Colored object listings:
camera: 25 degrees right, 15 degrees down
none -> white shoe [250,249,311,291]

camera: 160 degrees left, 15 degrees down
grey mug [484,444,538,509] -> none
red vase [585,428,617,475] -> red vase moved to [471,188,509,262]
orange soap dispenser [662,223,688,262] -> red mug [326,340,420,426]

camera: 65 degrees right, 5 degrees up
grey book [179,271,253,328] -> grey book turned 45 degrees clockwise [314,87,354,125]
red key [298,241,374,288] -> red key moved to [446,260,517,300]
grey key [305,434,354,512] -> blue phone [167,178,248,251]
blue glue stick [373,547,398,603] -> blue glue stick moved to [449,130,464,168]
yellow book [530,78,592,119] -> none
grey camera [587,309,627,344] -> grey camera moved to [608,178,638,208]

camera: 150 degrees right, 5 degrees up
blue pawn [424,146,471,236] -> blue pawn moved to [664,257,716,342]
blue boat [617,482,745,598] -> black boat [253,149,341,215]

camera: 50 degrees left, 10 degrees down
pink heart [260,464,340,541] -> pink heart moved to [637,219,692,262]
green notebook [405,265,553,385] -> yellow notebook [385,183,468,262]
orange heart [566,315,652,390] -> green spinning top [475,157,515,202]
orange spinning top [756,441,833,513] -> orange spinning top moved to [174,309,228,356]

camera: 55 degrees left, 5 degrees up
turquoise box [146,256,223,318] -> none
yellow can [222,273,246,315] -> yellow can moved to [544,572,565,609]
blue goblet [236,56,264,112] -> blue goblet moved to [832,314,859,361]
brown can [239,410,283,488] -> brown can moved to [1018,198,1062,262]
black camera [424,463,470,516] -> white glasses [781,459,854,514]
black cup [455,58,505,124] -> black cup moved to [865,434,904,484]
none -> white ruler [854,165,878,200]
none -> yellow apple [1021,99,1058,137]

WHAT IS BEING ASKED: Beginning with the line that has "none -> white ruler [854,165,878,200]", set down each line through the last one above, exactly, and nothing else.

RESPONSE TO THIS EXERCISE:
none -> white ruler [854,165,878,200]
none -> yellow apple [1021,99,1058,137]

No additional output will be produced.